Could you set down exactly the lines in the records below between the line holding "(405, 180) = (594, 192): orange" and the line holding "(811, 330) = (474, 515): grey", inclusive?
Segment Start: TASK INPUTS
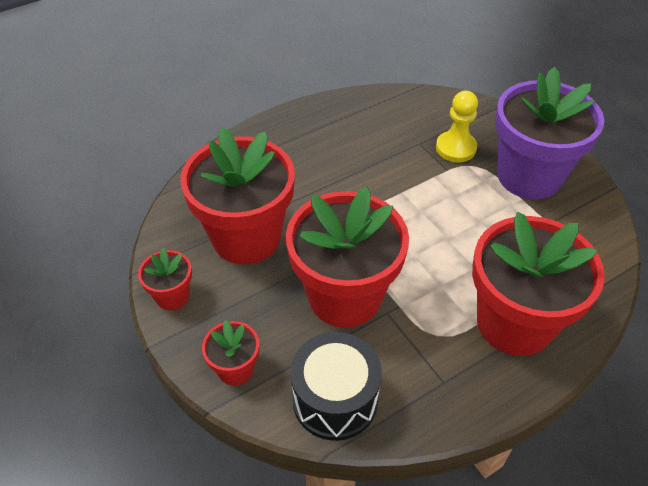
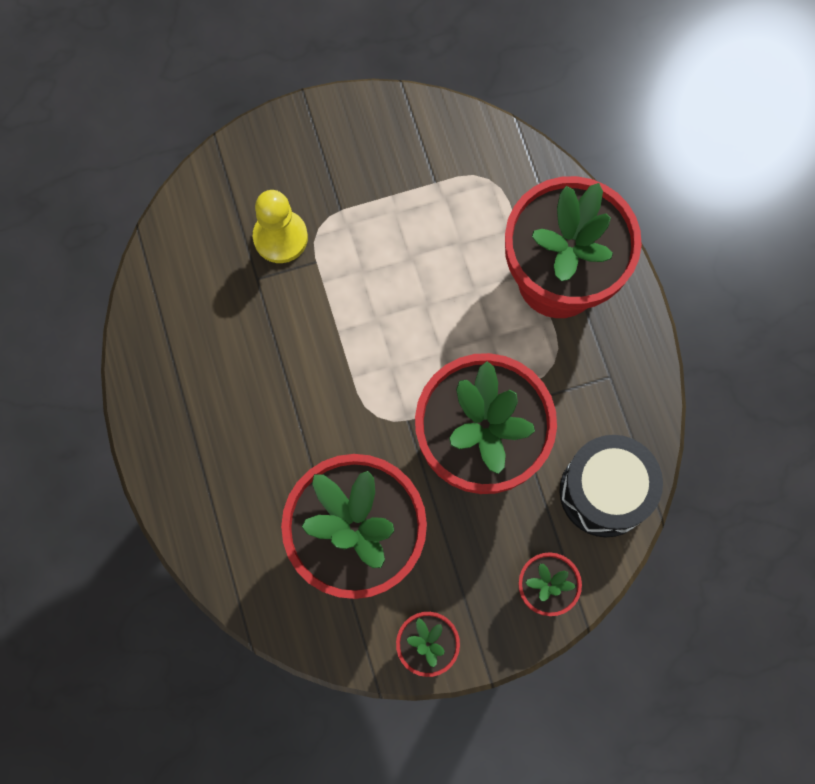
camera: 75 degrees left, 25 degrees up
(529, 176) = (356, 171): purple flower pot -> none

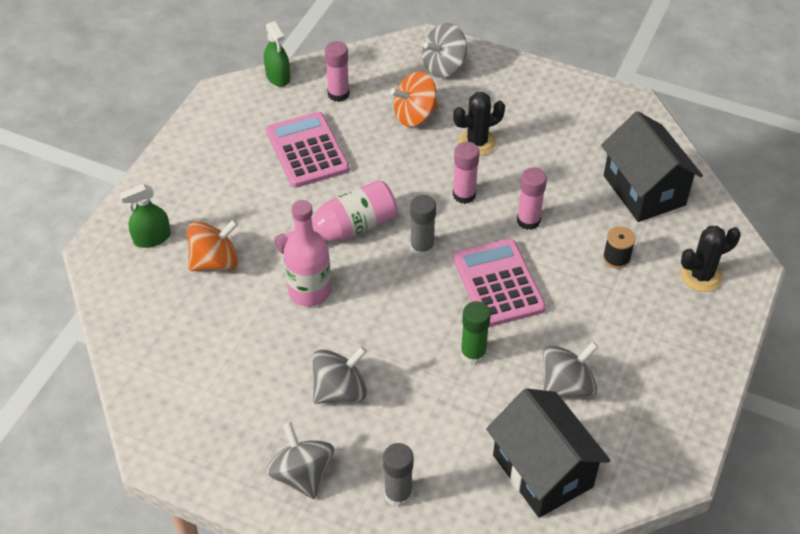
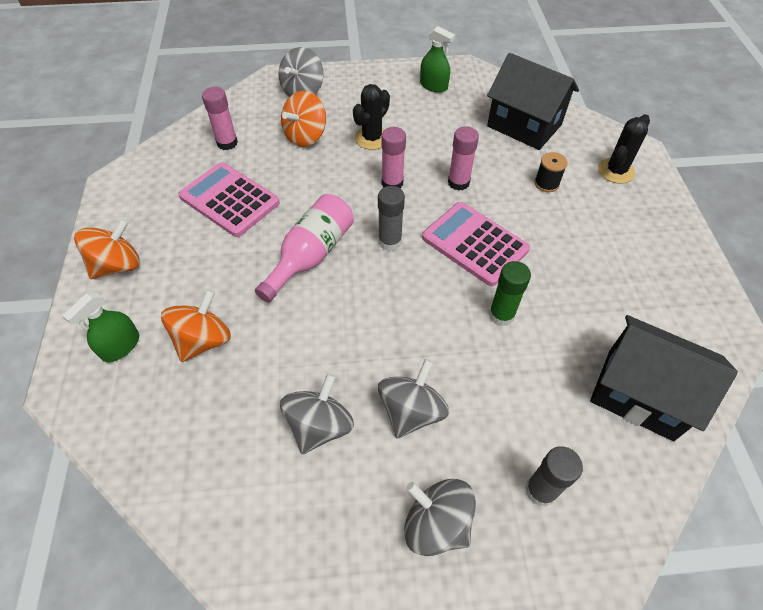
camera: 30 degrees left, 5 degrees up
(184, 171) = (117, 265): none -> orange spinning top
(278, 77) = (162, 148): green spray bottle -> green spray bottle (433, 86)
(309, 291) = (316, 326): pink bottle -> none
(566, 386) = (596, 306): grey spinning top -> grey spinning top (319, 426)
Segment End: TASK INPUTS
Segment Start: TASK INPUTS
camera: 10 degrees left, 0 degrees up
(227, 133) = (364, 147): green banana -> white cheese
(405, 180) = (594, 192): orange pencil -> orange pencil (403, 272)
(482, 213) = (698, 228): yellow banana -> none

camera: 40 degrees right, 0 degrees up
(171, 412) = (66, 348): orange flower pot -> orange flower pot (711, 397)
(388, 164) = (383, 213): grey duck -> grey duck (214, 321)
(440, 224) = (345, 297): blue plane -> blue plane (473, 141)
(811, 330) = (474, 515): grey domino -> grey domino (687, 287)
Segment End: TASK INPUTS
Segment Start: TASK INPUTS
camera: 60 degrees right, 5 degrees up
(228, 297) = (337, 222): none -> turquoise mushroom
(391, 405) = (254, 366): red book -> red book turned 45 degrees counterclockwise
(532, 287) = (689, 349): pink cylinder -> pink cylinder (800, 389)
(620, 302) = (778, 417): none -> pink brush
Segment End: TASK INPUTS
ANSWER ::
(405, 180) = (594, 192): orange pencil -> orange pencil (403, 272)
(482, 213) = (698, 228): yellow banana -> none

camera: 40 degrees right, 0 degrees up
(171, 412) = (66, 348): orange flower pot -> orange flower pot (711, 397)
(388, 164) = (383, 213): grey duck -> grey duck (214, 321)
(440, 224) = (345, 297): blue plane -> blue plane (473, 141)
(811, 330) = (474, 515): grey domino -> grey domino (687, 287)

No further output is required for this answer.